**Assignment**
Starting at the line that contains "[229, 197, 279, 230]", restate every line word for word through the end of the entries.

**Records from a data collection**

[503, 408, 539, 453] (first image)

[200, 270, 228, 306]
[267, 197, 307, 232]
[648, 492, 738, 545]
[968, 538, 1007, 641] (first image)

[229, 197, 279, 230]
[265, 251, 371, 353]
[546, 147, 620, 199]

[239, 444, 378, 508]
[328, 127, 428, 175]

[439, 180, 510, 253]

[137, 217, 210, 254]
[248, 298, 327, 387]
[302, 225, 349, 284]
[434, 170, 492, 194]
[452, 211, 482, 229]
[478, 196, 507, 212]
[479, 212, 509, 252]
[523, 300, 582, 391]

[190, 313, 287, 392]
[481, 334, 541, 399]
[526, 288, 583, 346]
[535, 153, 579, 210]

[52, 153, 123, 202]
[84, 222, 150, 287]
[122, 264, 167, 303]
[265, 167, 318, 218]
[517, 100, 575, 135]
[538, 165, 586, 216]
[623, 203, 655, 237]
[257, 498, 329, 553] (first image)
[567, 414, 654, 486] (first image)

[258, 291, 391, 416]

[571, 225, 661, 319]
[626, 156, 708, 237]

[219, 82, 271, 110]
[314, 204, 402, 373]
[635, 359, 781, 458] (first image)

**Written response**
[229, 197, 279, 230]
[265, 251, 371, 353]
[546, 147, 620, 199]

[239, 444, 378, 508]
[328, 127, 428, 175]

[439, 180, 510, 253]

[137, 217, 210, 254]
[248, 298, 327, 387]
[302, 225, 349, 284]
[434, 170, 492, 194]
[452, 211, 482, 229]
[478, 196, 507, 212]
[479, 212, 509, 252]
[523, 300, 582, 391]

[190, 313, 287, 392]
[481, 334, 541, 399]
[526, 288, 583, 346]
[535, 153, 579, 210]

[52, 153, 123, 202]
[84, 222, 150, 287]
[122, 264, 167, 303]
[265, 167, 318, 218]
[517, 100, 575, 135]
[538, 165, 586, 216]
[623, 203, 655, 237]
[257, 498, 329, 553] (first image)
[567, 414, 654, 486] (first image)

[258, 291, 391, 416]

[571, 225, 661, 319]
[626, 156, 708, 237]

[219, 82, 271, 110]
[314, 204, 402, 373]
[635, 359, 781, 458] (first image)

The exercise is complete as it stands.